**DATASET EXCERPTS:**
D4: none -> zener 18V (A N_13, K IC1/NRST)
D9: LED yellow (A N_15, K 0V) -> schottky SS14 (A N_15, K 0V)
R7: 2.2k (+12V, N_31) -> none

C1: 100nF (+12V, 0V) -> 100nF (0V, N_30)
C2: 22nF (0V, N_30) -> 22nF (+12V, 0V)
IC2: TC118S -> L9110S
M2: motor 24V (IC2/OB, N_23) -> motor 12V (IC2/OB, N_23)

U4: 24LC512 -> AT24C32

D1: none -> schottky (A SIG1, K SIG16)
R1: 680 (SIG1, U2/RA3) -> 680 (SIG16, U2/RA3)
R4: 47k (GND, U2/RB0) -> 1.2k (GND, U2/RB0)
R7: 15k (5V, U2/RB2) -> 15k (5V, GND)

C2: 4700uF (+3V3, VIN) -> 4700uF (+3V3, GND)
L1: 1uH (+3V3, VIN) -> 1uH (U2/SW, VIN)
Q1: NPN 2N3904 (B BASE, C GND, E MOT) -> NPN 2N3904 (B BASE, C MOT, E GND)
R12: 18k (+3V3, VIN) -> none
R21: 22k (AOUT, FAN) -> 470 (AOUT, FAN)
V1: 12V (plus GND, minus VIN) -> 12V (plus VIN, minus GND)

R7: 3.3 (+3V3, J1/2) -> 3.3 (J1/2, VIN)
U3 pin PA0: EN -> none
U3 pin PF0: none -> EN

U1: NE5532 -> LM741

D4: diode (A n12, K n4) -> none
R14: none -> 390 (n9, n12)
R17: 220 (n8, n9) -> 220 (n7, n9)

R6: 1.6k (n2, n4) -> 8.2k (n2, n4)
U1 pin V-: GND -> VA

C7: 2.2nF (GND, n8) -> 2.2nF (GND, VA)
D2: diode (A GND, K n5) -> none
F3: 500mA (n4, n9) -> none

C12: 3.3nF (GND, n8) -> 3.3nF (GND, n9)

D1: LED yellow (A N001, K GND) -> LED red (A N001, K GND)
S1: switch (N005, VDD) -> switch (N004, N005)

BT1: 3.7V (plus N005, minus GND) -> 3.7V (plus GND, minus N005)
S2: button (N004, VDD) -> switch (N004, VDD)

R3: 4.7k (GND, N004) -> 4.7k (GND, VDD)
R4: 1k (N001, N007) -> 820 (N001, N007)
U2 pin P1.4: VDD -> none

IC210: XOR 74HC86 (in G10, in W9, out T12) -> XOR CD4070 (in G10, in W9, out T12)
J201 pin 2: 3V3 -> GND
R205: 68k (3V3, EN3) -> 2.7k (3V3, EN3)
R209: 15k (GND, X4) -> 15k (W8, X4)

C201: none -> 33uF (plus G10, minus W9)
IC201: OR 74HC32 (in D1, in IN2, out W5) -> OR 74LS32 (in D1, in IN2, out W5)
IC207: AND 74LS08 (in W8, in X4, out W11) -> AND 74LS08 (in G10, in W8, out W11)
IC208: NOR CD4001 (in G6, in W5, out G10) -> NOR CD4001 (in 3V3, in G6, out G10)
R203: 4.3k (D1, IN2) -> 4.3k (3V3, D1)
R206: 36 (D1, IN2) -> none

**REQUIREMENT:** Each line of the data above should appear again in your answer, exactly as given.

**WRITTEN REPLY:**
D4: none -> zener 18V (A N_13, K IC1/NRST)
D9: LED yellow (A N_15, K 0V) -> schottky SS14 (A N_15, K 0V)
R7: 2.2k (+12V, N_31) -> none

C1: 100nF (+12V, 0V) -> 100nF (0V, N_30)
C2: 22nF (0V, N_30) -> 22nF (+12V, 0V)
IC2: TC118S -> L9110S
M2: motor 24V (IC2/OB, N_23) -> motor 12V (IC2/OB, N_23)

U4: 24LC512 -> AT24C32

D1: none -> schottky (A SIG1, K SIG16)
R1: 680 (SIG1, U2/RA3) -> 680 (SIG16, U2/RA3)
R4: 47k (GND, U2/RB0) -> 1.2k (GND, U2/RB0)
R7: 15k (5V, U2/RB2) -> 15k (5V, GND)

C2: 4700uF (+3V3, VIN) -> 4700uF (+3V3, GND)
L1: 1uH (+3V3, VIN) -> 1uH (U2/SW, VIN)
Q1: NPN 2N3904 (B BASE, C GND, E MOT) -> NPN 2N3904 (B BASE, C MOT, E GND)
R12: 18k (+3V3, VIN) -> none
R21: 22k (AOUT, FAN) -> 470 (AOUT, FAN)
V1: 12V (plus GND, minus VIN) -> 12V (plus VIN, minus GND)

R7: 3.3 (+3V3, J1/2) -> 3.3 (J1/2, VIN)
U3 pin PA0: EN -> none
U3 pin PF0: none -> EN

U1: NE5532 -> LM741

D4: diode (A n12, K n4) -> none
R14: none -> 390 (n9, n12)
R17: 220 (n8, n9) -> 220 (n7, n9)

R6: 1.6k (n2, n4) -> 8.2k (n2, n4)
U1 pin V-: GND -> VA

C7: 2.2nF (GND, n8) -> 2.2nF (GND, VA)
D2: diode (A GND, K n5) -> none
F3: 500mA (n4, n9) -> none

C12: 3.3nF (GND, n8) -> 3.3nF (GND, n9)

D1: LED yellow (A N001, K GND) -> LED red (A N001, K GND)
S1: switch (N005, VDD) -> switch (N004, N005)

BT1: 3.7V (plus N005, minus GND) -> 3.7V (plus GND, minus N005)
S2: button (N004, VDD) -> switch (N004, VDD)

R3: 4.7k (GND, N004) -> 4.7k (GND, VDD)
R4: 1k (N001, N007) -> 820 (N001, N007)
U2 pin P1.4: VDD -> none

IC210: XOR 74HC86 (in G10, in W9, out T12) -> XOR CD4070 (in G10, in W9, out T12)
J201 pin 2: 3V3 -> GND
R205: 68k (3V3, EN3) -> 2.7k (3V3, EN3)
R209: 15k (GND, X4) -> 15k (W8, X4)

C201: none -> 33uF (plus G10, minus W9)
IC201: OR 74HC32 (in D1, in IN2, out W5) -> OR 74LS32 (in D1, in IN2, out W5)
IC207: AND 74LS08 (in W8, in X4, out W11) -> AND 74LS08 (in G10, in W8, out W11)
IC208: NOR CD4001 (in G6, in W5, out G10) -> NOR CD4001 (in 3V3, in G6, out G10)
R203: 4.3k (D1, IN2) -> 4.3k (3V3, D1)
R206: 36 (D1, IN2) -> none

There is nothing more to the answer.